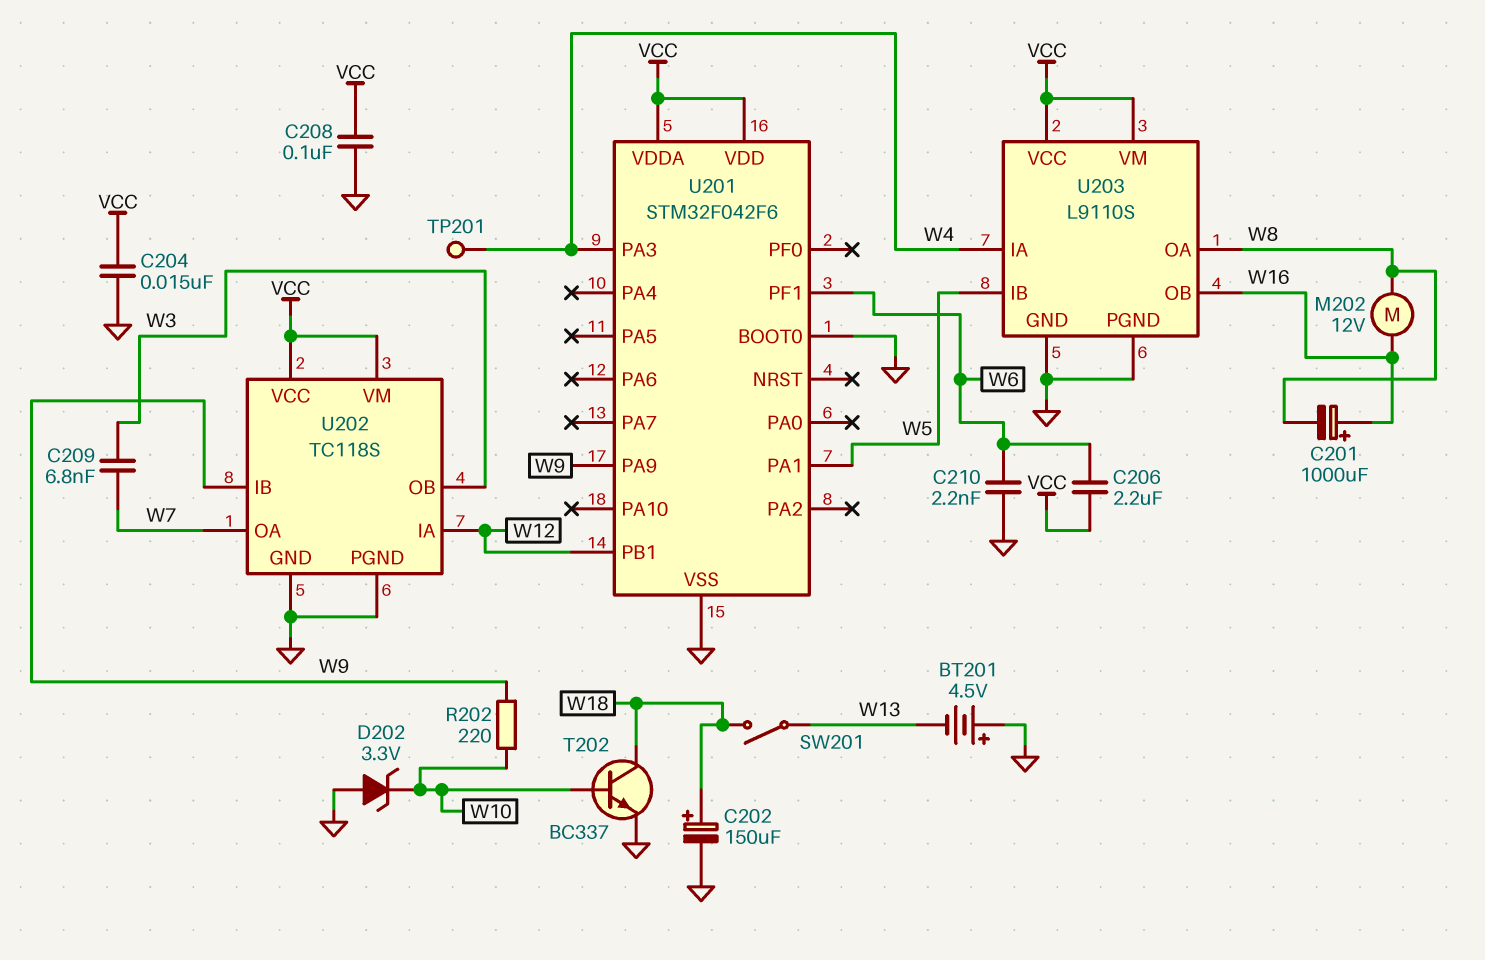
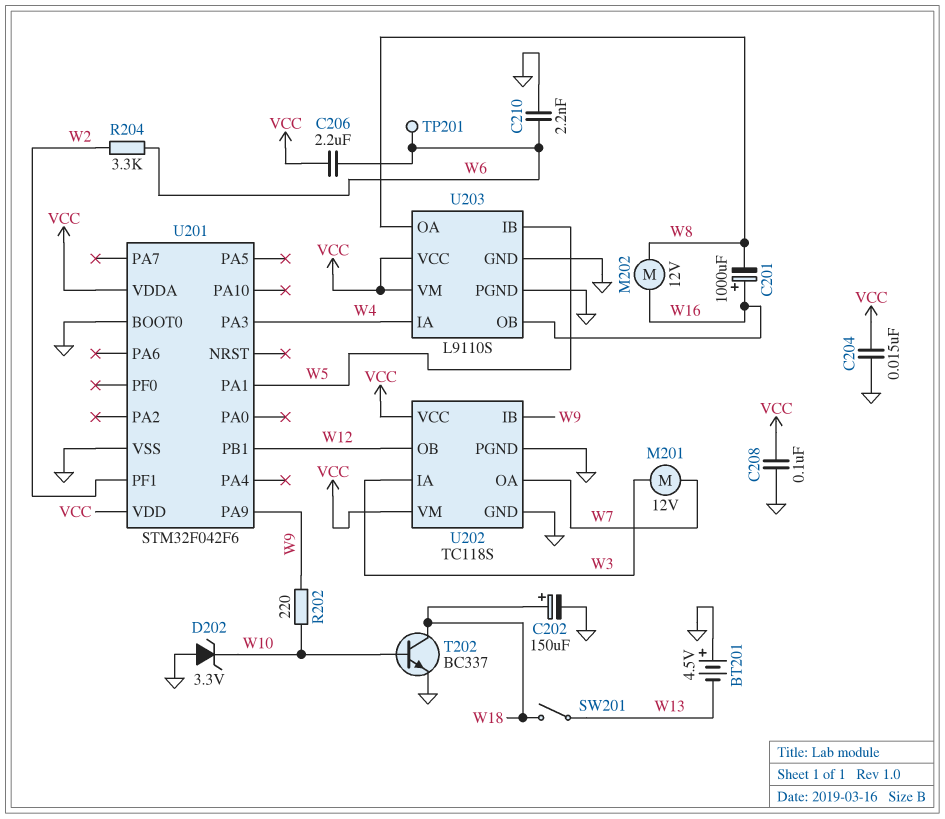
C209: 6.8nF (W3, W7) -> none
M201: none -> motor 12V (W3, W7)
R204: none -> 3.3k (W2, W6)
TP201: test point (W4) -> test point (W6)
U201 pin PF1: W6 -> W2
U202 pin IA: W12 -> W3
U202 pin OB: W3 -> W12

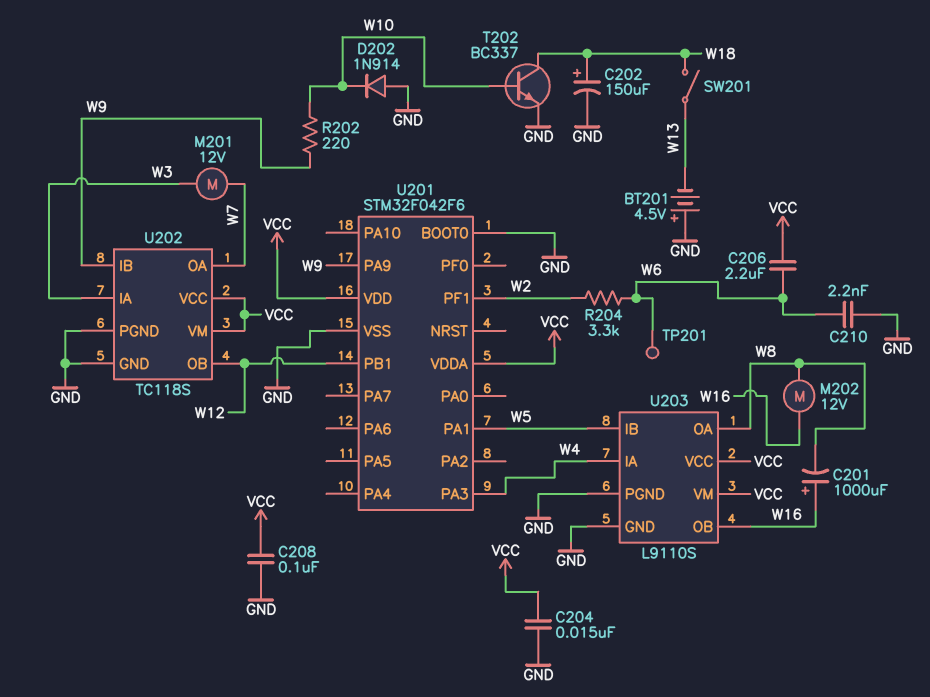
D202: zener 3.3V (A GND, K W10) -> diode 1N914 (A GND, K W10)

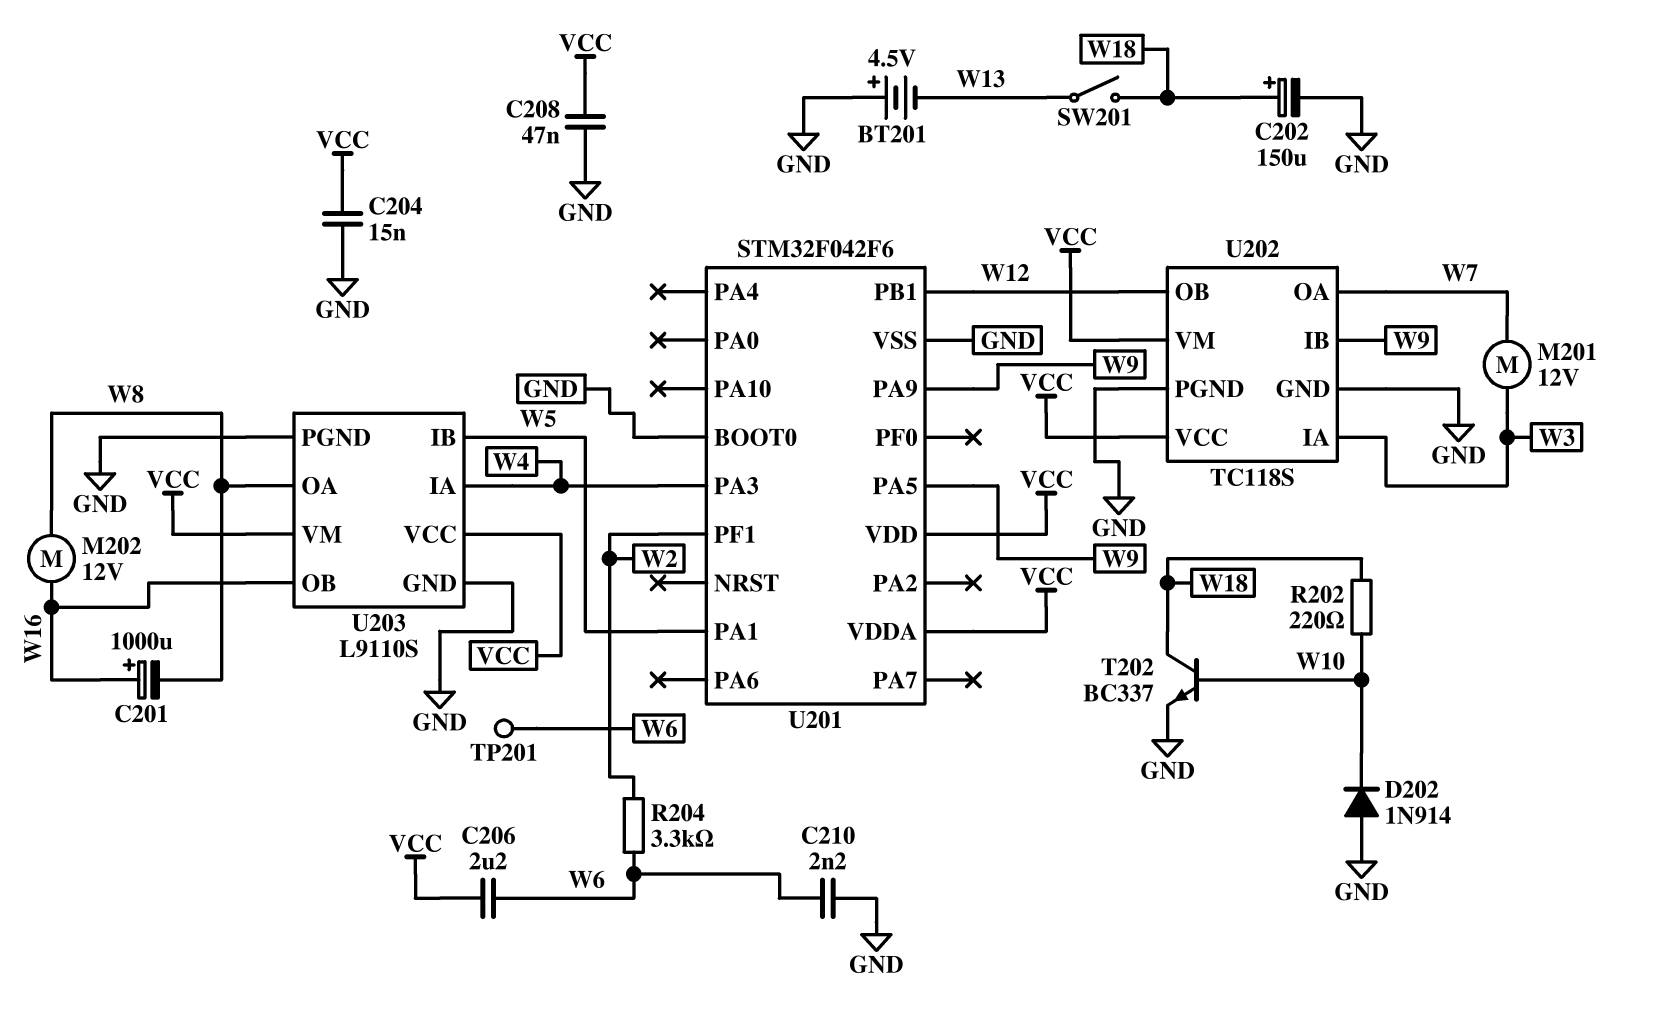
C208: 100nF (GND, VCC) -> 47nF (GND, VCC)
R202: 220 (W9, W10) -> 220 (W10, W18)
U201 pin PA5: none -> W9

== == ==

# Exercise goal
What is needed is an exact copy of each line from the top of the data above through the line containing "D202: zener 3.3V", with no pictures.

# Solution below
C209: 6.8nF (W3, W7) -> none
M201: none -> motor 12V (W3, W7)
R204: none -> 3.3k (W2, W6)
TP201: test point (W4) -> test point (W6)
U201 pin PF1: W6 -> W2
U202 pin IA: W12 -> W3
U202 pin OB: W3 -> W12

D202: zener 3.3V (A GND, K W10) -> diode 1N914 (A GND, K W10)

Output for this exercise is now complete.